*** Begin section ***

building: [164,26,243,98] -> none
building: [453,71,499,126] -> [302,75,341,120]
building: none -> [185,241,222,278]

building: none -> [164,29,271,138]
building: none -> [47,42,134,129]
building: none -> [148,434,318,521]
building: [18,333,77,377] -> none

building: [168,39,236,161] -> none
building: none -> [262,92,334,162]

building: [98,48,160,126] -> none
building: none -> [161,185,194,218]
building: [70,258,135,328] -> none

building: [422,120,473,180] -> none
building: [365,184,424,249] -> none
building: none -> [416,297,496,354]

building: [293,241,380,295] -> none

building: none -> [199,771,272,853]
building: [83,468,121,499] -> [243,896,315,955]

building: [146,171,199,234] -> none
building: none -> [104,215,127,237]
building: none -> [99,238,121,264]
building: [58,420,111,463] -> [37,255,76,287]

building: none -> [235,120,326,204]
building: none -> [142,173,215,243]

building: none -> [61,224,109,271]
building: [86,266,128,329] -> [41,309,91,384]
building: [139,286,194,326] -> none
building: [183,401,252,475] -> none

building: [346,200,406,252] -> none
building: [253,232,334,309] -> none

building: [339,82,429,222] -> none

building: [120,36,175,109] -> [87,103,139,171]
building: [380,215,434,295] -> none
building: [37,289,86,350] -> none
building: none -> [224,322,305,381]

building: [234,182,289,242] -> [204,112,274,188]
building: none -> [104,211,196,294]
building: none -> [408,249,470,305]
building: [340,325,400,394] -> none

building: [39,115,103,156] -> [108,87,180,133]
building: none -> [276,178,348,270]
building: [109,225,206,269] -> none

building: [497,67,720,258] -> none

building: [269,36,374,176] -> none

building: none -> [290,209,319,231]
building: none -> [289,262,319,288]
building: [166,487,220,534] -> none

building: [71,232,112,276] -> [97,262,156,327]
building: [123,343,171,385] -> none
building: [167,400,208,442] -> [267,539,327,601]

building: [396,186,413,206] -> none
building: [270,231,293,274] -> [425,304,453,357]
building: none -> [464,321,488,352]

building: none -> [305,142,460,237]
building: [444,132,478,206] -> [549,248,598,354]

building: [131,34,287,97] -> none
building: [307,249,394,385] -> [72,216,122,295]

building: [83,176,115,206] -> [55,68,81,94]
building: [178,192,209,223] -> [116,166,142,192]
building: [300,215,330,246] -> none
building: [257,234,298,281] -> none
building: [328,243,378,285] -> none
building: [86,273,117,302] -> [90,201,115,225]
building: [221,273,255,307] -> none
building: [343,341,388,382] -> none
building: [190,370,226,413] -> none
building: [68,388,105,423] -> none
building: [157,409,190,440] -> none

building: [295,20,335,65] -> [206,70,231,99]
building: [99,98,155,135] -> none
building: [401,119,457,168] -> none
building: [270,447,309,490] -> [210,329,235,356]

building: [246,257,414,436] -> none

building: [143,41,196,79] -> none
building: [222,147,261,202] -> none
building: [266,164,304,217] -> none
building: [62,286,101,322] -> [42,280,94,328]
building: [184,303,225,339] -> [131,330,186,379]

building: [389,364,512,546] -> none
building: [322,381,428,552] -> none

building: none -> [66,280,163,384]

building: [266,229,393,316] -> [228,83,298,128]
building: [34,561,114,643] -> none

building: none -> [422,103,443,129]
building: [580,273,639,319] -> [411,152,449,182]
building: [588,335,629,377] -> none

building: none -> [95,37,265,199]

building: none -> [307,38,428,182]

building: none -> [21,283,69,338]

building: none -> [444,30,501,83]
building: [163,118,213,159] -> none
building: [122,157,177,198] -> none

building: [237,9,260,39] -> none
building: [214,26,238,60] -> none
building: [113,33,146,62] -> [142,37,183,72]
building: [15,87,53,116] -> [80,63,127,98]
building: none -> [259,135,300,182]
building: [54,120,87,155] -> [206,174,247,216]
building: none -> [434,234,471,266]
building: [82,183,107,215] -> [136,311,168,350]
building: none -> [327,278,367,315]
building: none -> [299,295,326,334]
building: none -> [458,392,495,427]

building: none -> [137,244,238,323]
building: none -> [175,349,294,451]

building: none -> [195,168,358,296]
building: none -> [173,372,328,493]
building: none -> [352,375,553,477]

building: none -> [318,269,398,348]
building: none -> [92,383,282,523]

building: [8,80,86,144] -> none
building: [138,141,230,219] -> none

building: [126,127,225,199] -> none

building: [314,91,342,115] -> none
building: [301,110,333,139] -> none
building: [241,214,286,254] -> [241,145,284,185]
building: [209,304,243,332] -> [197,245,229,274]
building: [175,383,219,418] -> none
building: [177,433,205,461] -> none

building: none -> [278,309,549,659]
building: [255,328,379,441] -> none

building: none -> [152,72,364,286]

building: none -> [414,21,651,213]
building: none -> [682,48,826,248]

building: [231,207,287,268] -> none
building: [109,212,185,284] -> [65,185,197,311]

*** End section ***

[What needs to be done]: Please give an exact copy of the lines above, beginning with the line containing "building: none -> [104,211,196,294]" and running through the line containing "building: none -> [259,135,300,182]", and of no other lines.

[Solution to this task]:
building: none -> [104,211,196,294]
building: none -> [408,249,470,305]
building: [340,325,400,394] -> none

building: [39,115,103,156] -> [108,87,180,133]
building: none -> [276,178,348,270]
building: [109,225,206,269] -> none

building: [497,67,720,258] -> none

building: [269,36,374,176] -> none

building: none -> [290,209,319,231]
building: none -> [289,262,319,288]
building: [166,487,220,534] -> none

building: [71,232,112,276] -> [97,262,156,327]
building: [123,343,171,385] -> none
building: [167,400,208,442] -> [267,539,327,601]

building: [396,186,413,206] -> none
building: [270,231,293,274] -> [425,304,453,357]
building: none -> [464,321,488,352]

building: none -> [305,142,460,237]
building: [444,132,478,206] -> [549,248,598,354]

building: [131,34,287,97] -> none
building: [307,249,394,385] -> [72,216,122,295]

building: [83,176,115,206] -> [55,68,81,94]
building: [178,192,209,223] -> [116,166,142,192]
building: [300,215,330,246] -> none
building: [257,234,298,281] -> none
building: [328,243,378,285] -> none
building: [86,273,117,302] -> [90,201,115,225]
building: [221,273,255,307] -> none
building: [343,341,388,382] -> none
building: [190,370,226,413] -> none
building: [68,388,105,423] -> none
building: [157,409,190,440] -> none

building: [295,20,335,65] -> [206,70,231,99]
building: [99,98,155,135] -> none
building: [401,119,457,168] -> none
building: [270,447,309,490] -> [210,329,235,356]

building: [246,257,414,436] -> none

building: [143,41,196,79] -> none
building: [222,147,261,202] -> none
building: [266,164,304,217] -> none
building: [62,286,101,322] -> [42,280,94,328]
building: [184,303,225,339] -> [131,330,186,379]

building: [389,364,512,546] -> none
building: [322,381,428,552] -> none

building: none -> [66,280,163,384]

building: [266,229,393,316] -> [228,83,298,128]
building: [34,561,114,643] -> none

building: none -> [422,103,443,129]
building: [580,273,639,319] -> [411,152,449,182]
building: [588,335,629,377] -> none

building: none -> [95,37,265,199]

building: none -> [307,38,428,182]

building: none -> [21,283,69,338]

building: none -> [444,30,501,83]
building: [163,118,213,159] -> none
building: [122,157,177,198] -> none

building: [237,9,260,39] -> none
building: [214,26,238,60] -> none
building: [113,33,146,62] -> [142,37,183,72]
building: [15,87,53,116] -> [80,63,127,98]
building: none -> [259,135,300,182]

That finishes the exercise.